_ABOUT THIS TASK_:
Type the data below again exactly. Omit all pictures.

_INFORMATION PROVIDED_:
Content starts

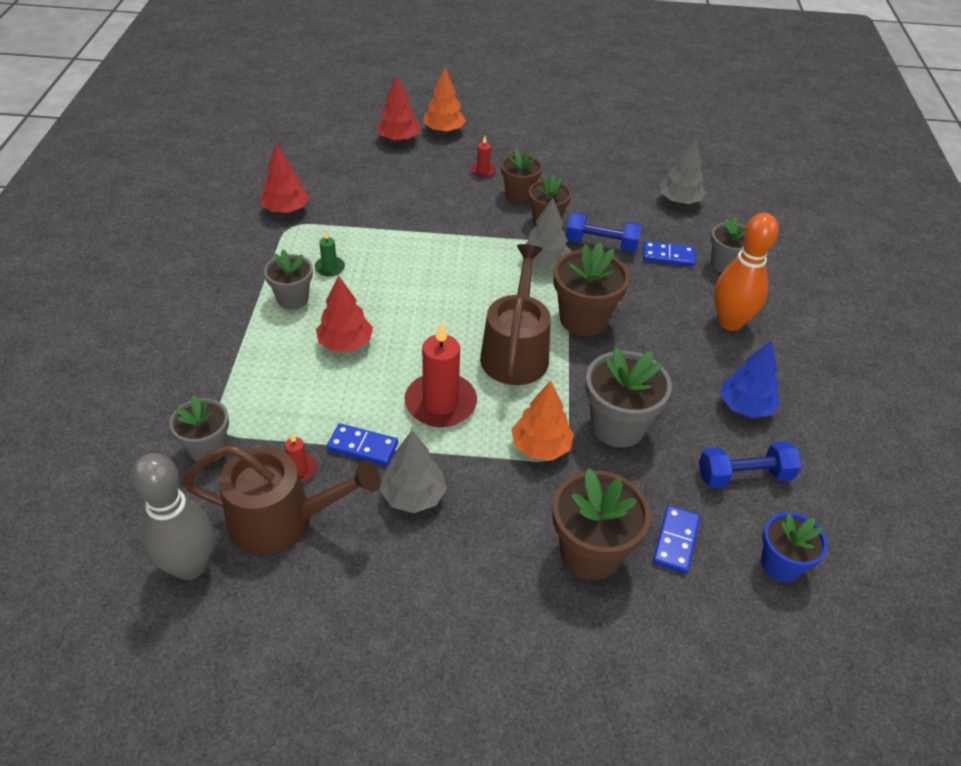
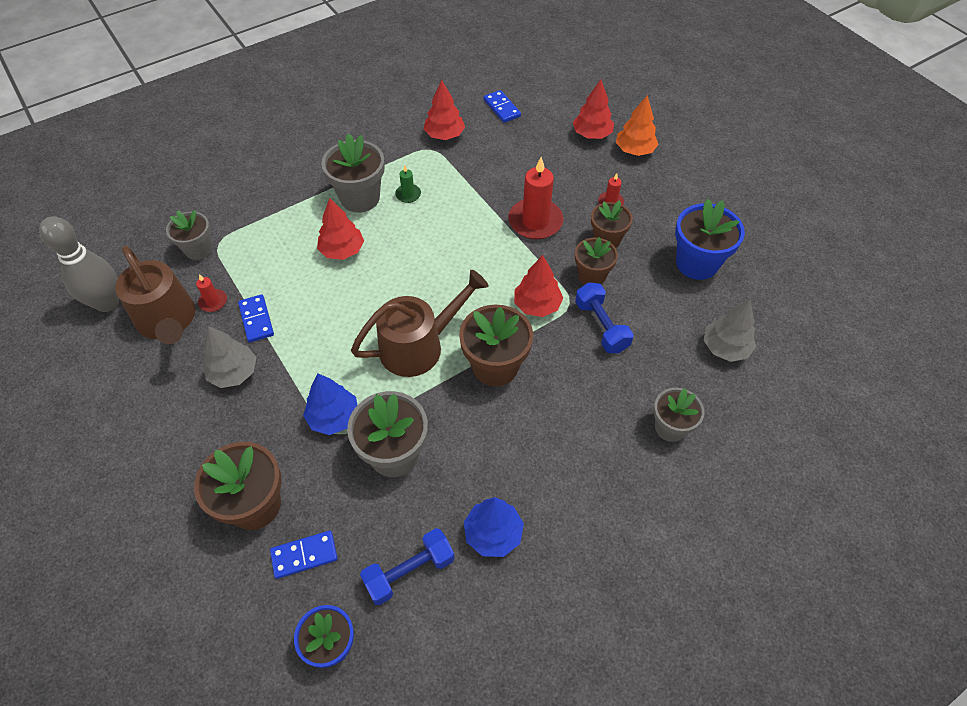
camera: 55 degrees right, 10 degrees up
(292, 299) = (360, 198): grey flower pot -> grey flower pot, size x1.54
(440, 403) = (329, 335): red candle -> red candle (535, 221)
(540, 447) = (333, 417): orange tree -> blue tree
(544, 263) = (537, 305): grey tree -> red tree
(590, 168) = (697, 263): none -> blue flower pot
(668, 256) = (636, 380): blue domino -> blue domino (502, 108)
(730, 322) = (592, 470): orange bowling pin -> none
(744, 476) = (409, 572): blue dumbbell -> blue dumbbell turned 75 degrees counterclockwise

Content ends

_ANSWER SECTION_:
camera: 55 degrees right, 10 degrees up
(292, 299) = (360, 198): grey flower pot -> grey flower pot, size x1.54
(440, 403) = (329, 335): red candle -> red candle (535, 221)
(540, 447) = (333, 417): orange tree -> blue tree
(544, 263) = (537, 305): grey tree -> red tree
(590, 168) = (697, 263): none -> blue flower pot
(668, 256) = (636, 380): blue domino -> blue domino (502, 108)
(730, 322) = (592, 470): orange bowling pin -> none
(744, 476) = (409, 572): blue dumbbell -> blue dumbbell turned 75 degrees counterclockwise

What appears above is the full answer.